◆ **Exercise prompt**
Scan the listing below and copy each line holding the word "AGND".

◆ **Exercise data**
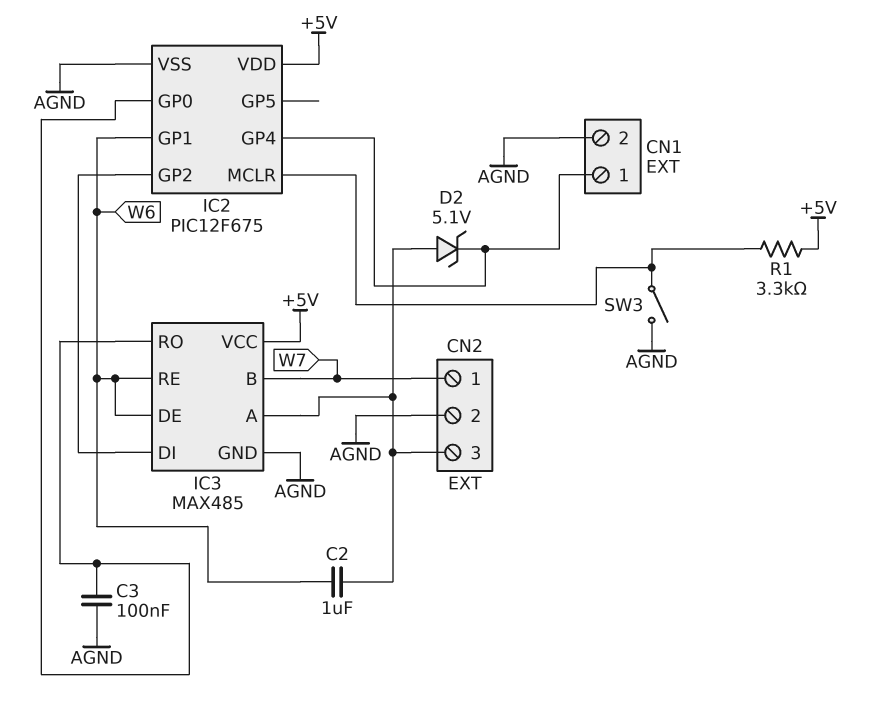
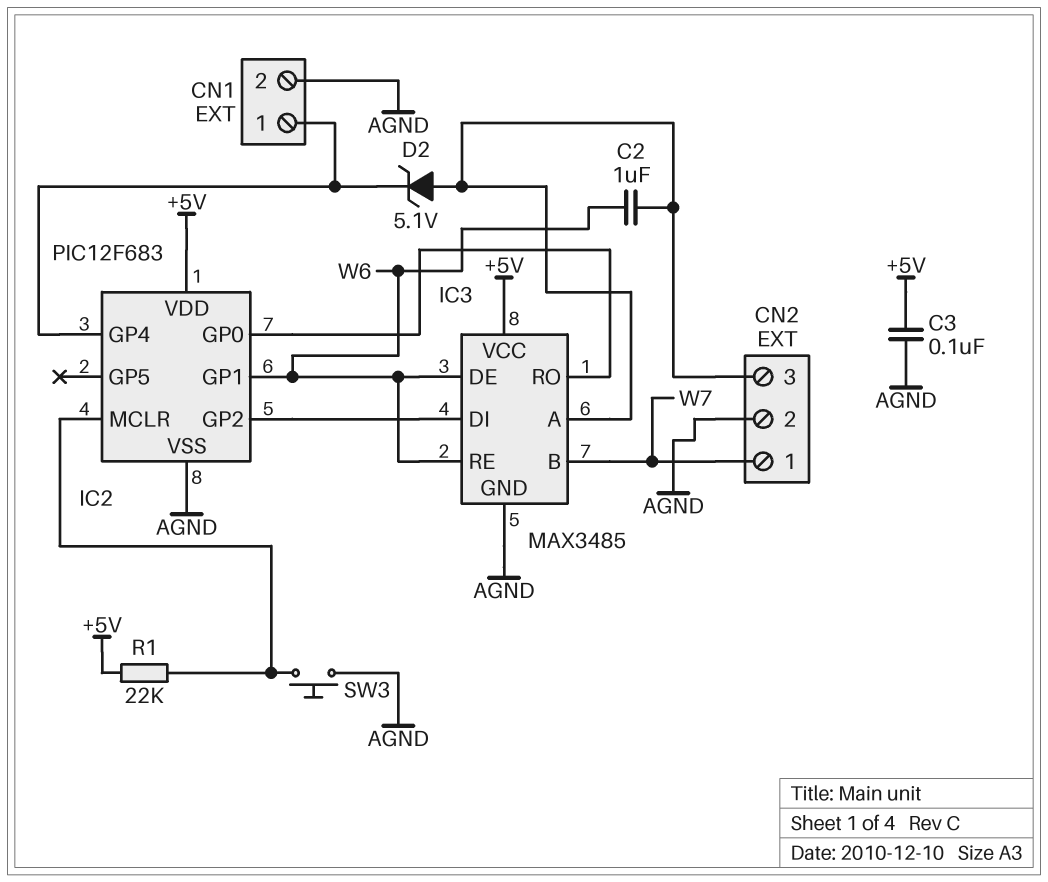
C3: 100nF (AGND, IC2/GP0) -> 100nF (+5V, AGND)
IC2: PIC12F675 -> PIC12F683
IC3: MAX485 -> MAX3485
R1: 3.3k (+5V, IC2/MCLR) -> 22k (+5V, IC2/MCLR)
SW3: switch (AGND, IC2/MCLR) -> button (AGND, IC2/MCLR)

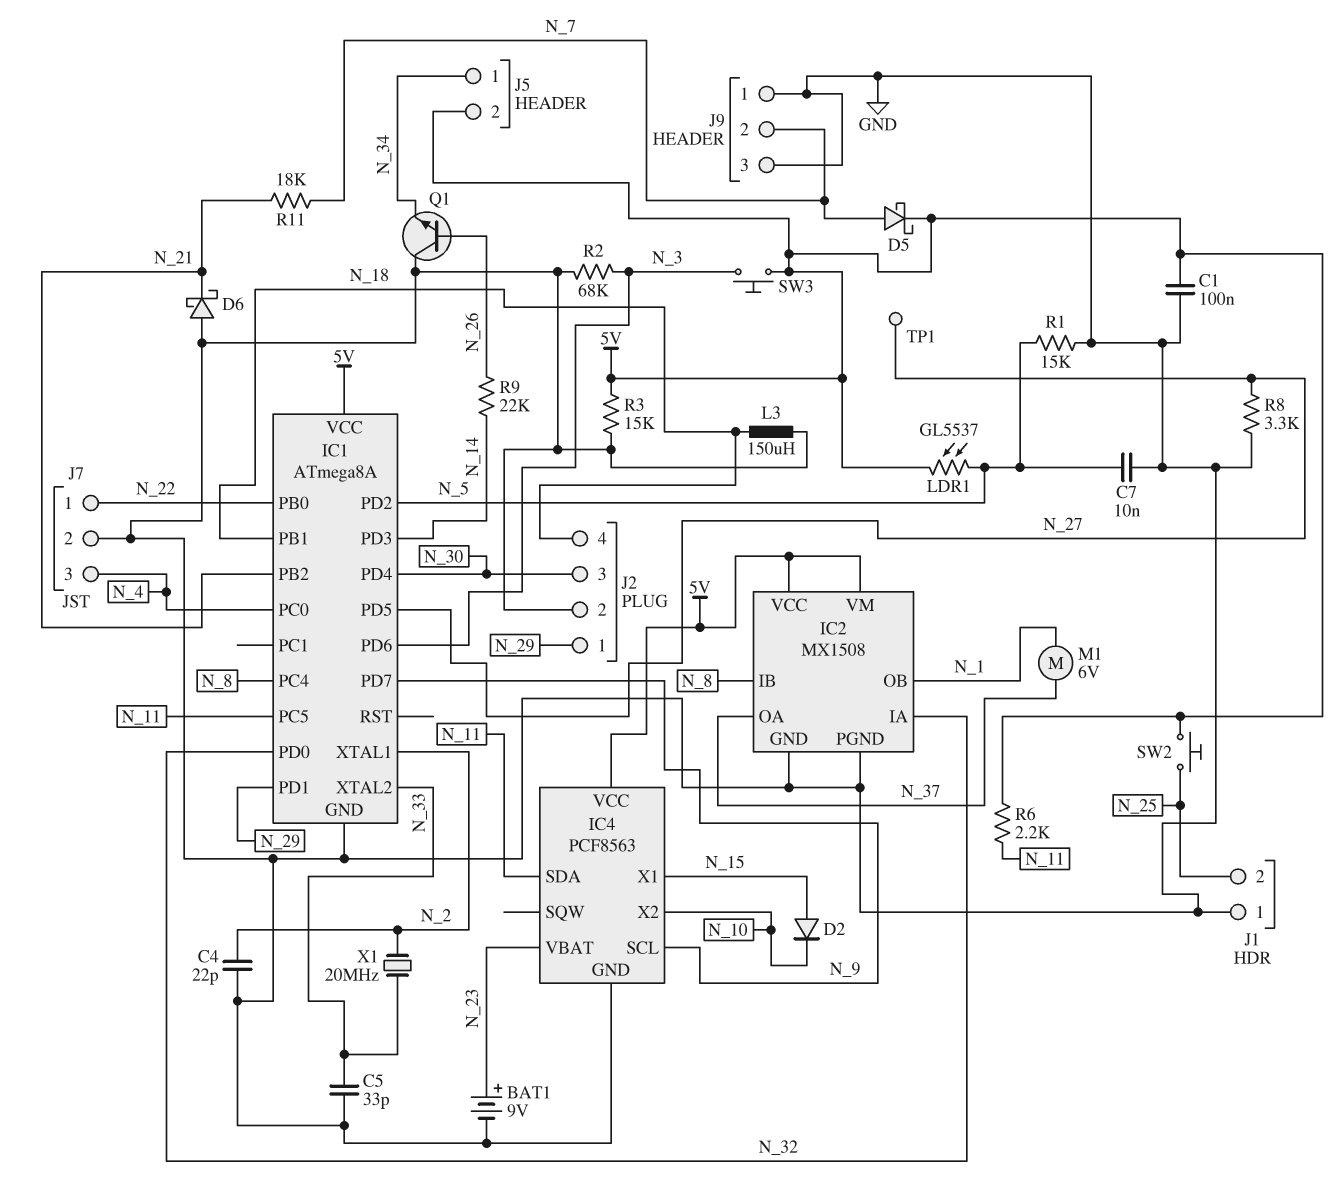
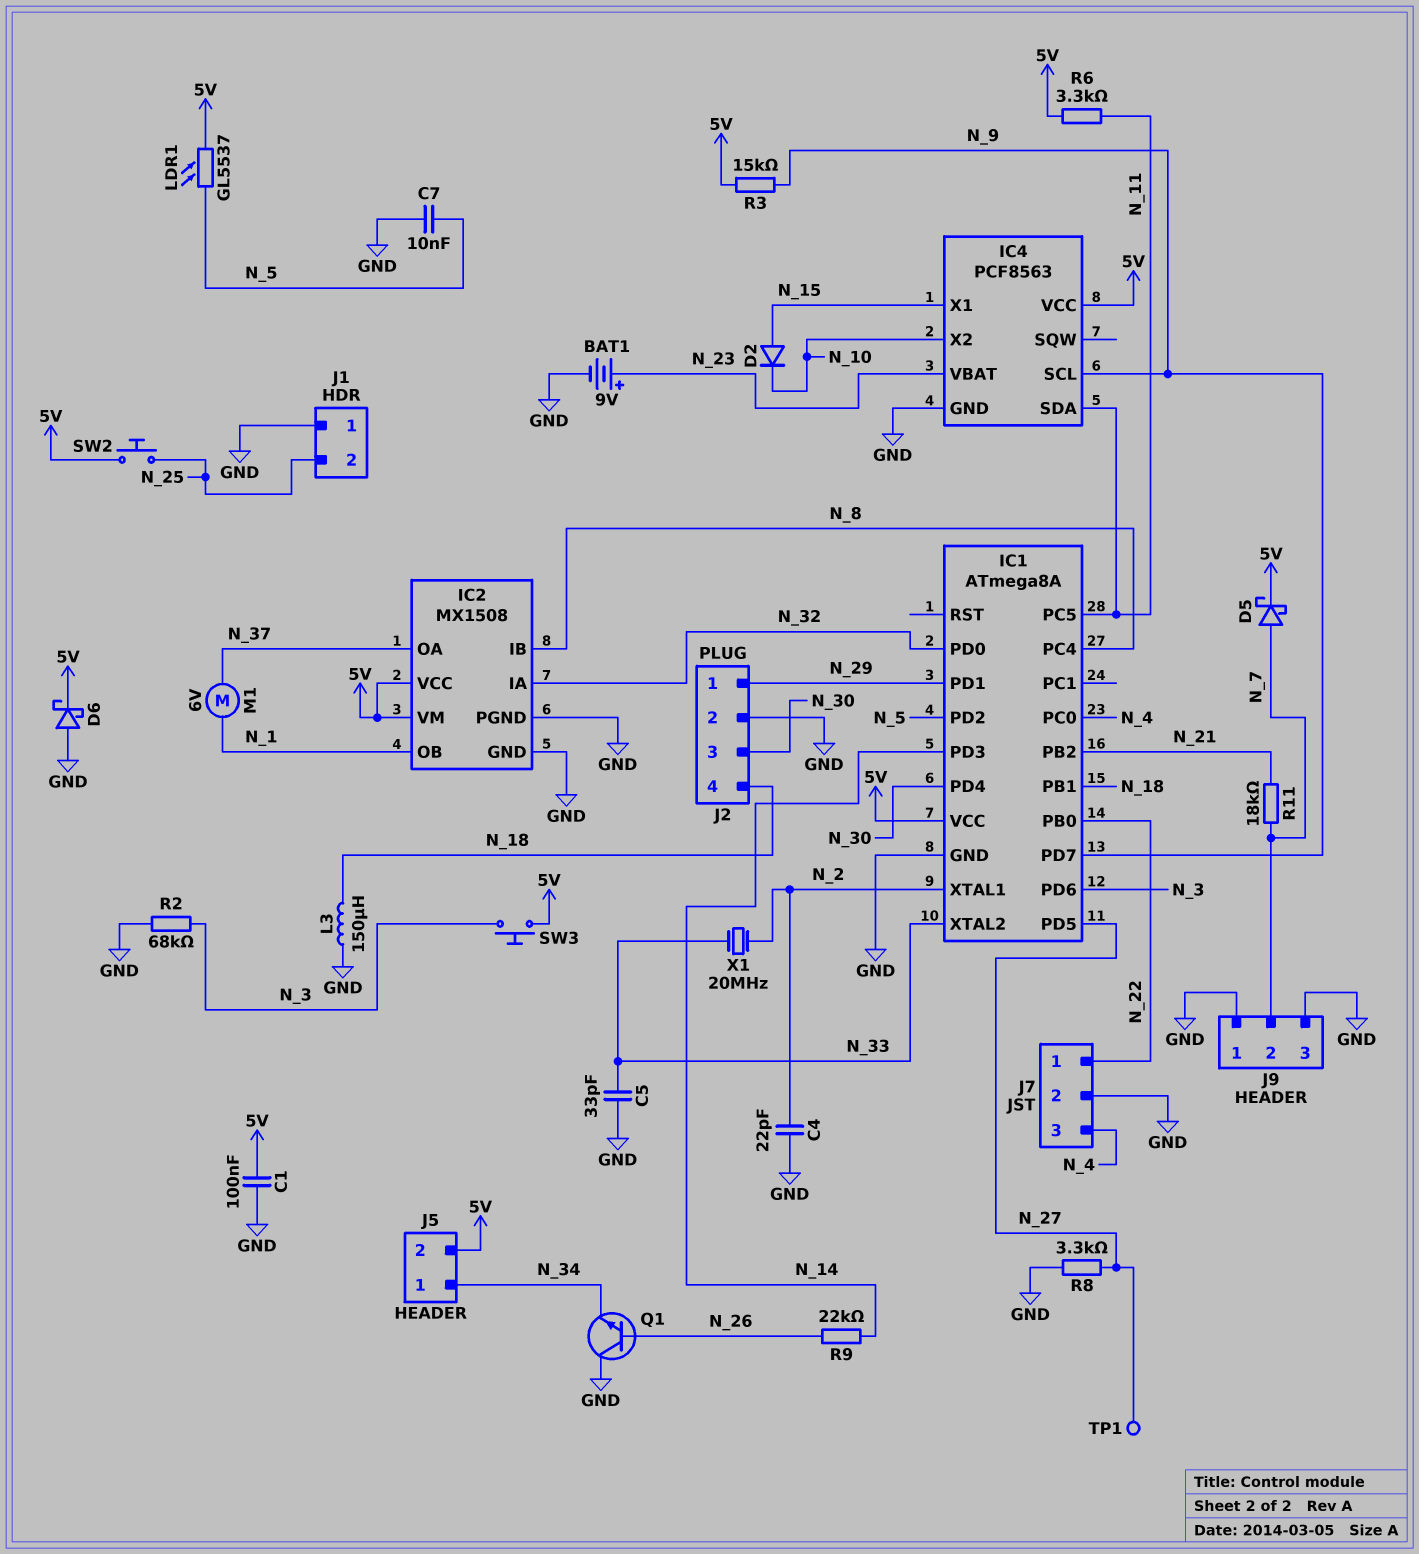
D6: schottky (A GND, K N_21) -> schottky (A GND, K 5V)
R1: 15k (GND, N_5) -> none
R3: 15k (5V, GND) -> 15k (5V, N_9)
R6: 2.2k (5V, N_11) -> 3.3k (5V, N_11)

◆ **Task answer**
C3: 100nF (AGND, IC2/GP0) -> 100nF (+5V, AGND)
SW3: switch (AGND, IC2/MCLR) -> button (AGND, IC2/MCLR)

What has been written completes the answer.